Directions for this task: Your task is to give the entries back exactly, leaving nothing out.

Extracted data START

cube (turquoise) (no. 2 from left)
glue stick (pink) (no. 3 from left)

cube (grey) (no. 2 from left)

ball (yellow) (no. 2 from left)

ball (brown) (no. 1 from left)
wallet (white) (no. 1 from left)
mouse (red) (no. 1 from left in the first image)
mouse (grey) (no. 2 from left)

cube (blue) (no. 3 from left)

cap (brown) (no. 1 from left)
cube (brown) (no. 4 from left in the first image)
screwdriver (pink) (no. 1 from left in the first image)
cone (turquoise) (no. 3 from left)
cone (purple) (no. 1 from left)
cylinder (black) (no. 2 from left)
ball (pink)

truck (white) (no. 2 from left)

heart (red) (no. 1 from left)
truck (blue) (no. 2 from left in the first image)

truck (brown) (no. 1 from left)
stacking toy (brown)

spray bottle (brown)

Extracted data END

Answer area:
cube (turquoise) (no. 2 from left)
glue stick (pink) (no. 3 from left)

cube (grey) (no. 2 from left)

ball (yellow) (no. 2 from left)

ball (brown) (no. 1 from left)
wallet (white) (no. 1 from left)
mouse (red) (no. 1 from left in the first image)
mouse (grey) (no. 2 from left)

cube (blue) (no. 3 from left)

cap (brown) (no. 1 from left)
cube (brown) (no. 4 from left in the first image)
screwdriver (pink) (no. 1 from left in the first image)
cone (turquoise) (no. 3 from left)
cone (purple) (no. 1 from left)
cylinder (black) (no. 2 from left)
ball (pink)

truck (white) (no. 2 from left)

heart (red) (no. 1 from left)
truck (blue) (no. 2 from left in the first image)

truck (brown) (no. 1 from left)
stacking toy (brown)

spray bottle (brown)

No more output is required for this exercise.